_What this task involves_
In the entries that follow, count each line containing "orange" and state the total, nothing more.

_Data for review_
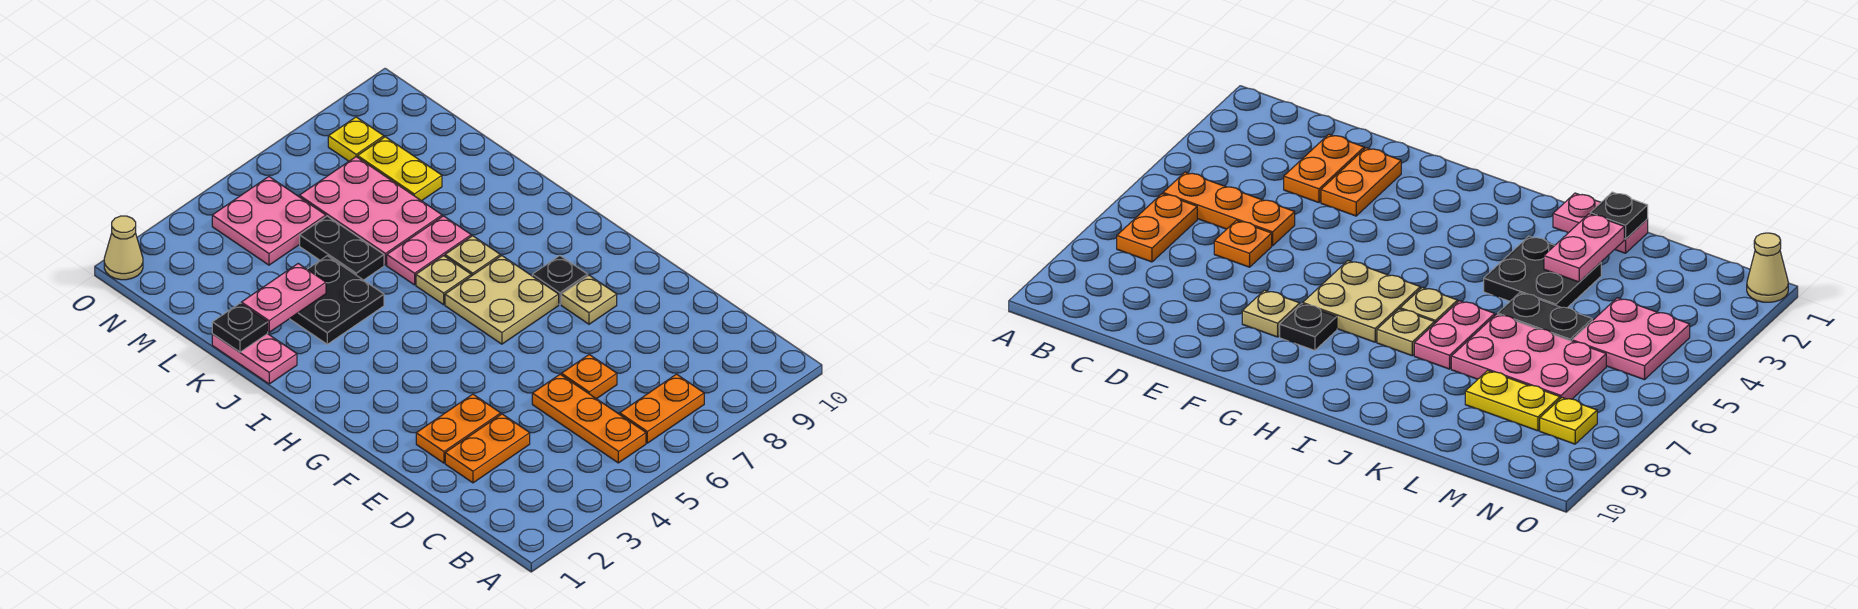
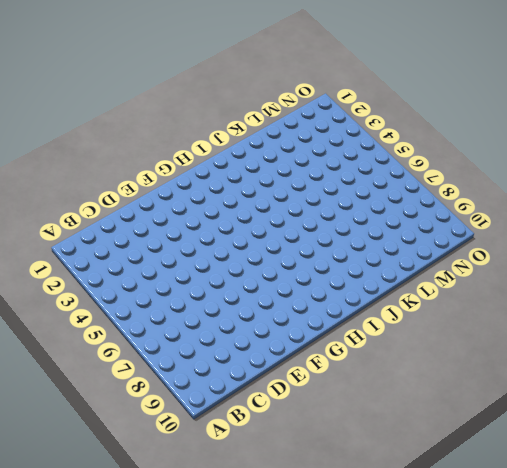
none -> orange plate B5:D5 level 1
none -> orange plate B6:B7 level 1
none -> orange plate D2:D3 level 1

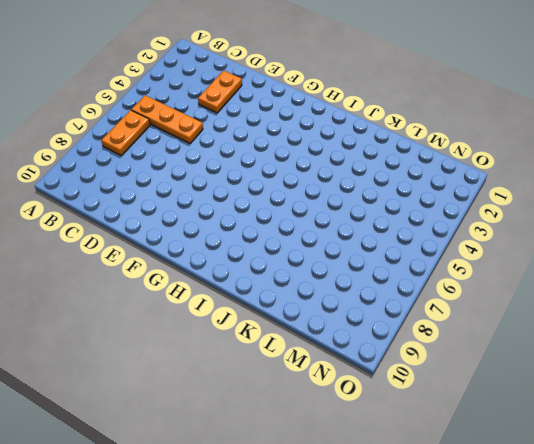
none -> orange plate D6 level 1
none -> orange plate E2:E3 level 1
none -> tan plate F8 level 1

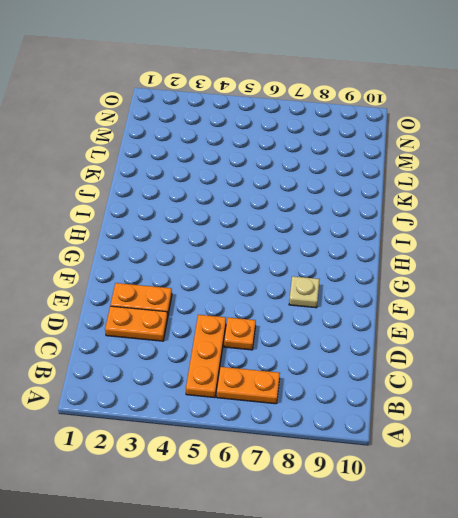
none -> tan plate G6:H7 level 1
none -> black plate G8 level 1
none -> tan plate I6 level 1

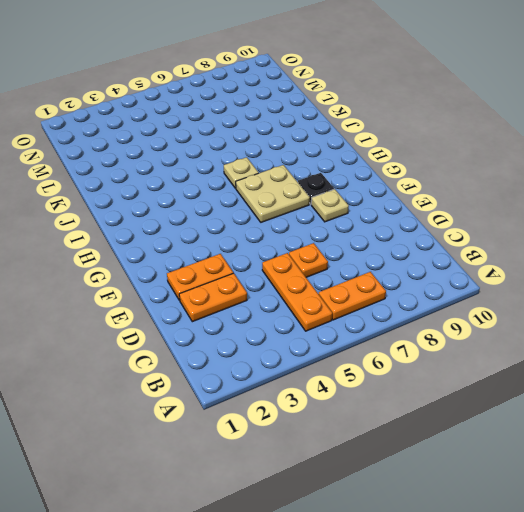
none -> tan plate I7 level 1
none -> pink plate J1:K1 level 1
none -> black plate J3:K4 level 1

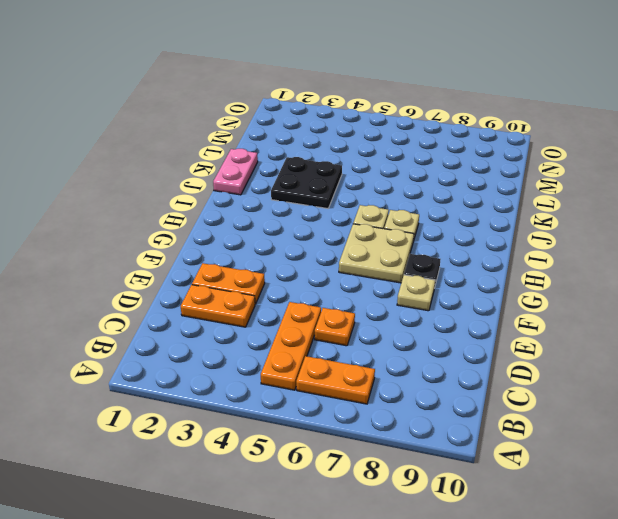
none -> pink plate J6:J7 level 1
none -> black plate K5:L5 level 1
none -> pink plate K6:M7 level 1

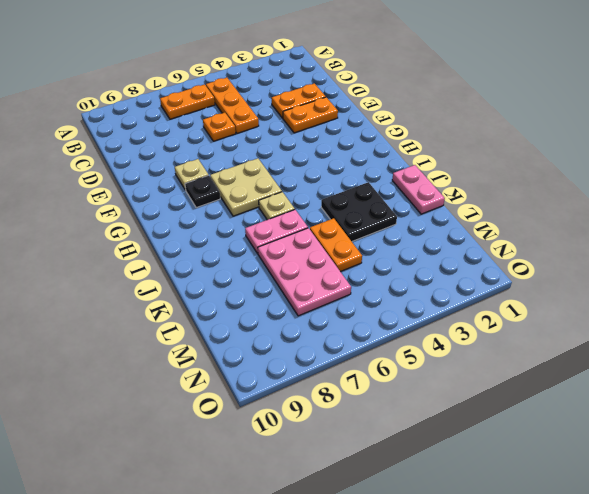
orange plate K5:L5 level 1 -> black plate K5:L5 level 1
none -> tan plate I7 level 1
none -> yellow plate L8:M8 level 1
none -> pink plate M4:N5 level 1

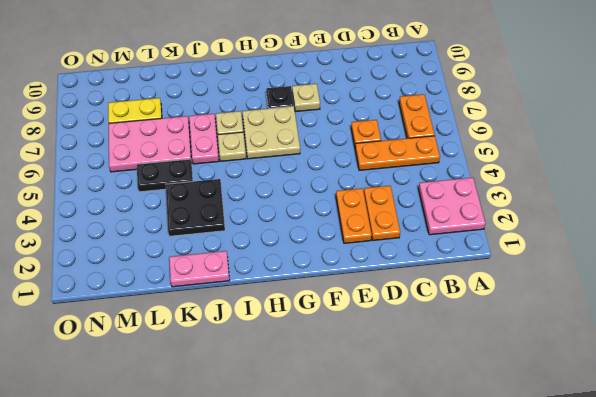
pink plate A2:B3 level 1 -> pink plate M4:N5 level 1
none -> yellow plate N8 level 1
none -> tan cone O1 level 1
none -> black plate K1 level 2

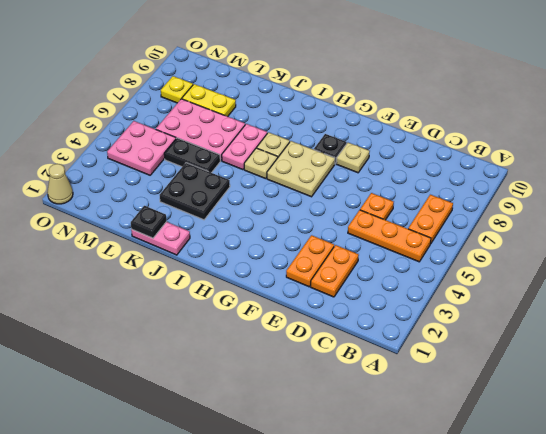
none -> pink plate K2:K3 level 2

_Answer below_
6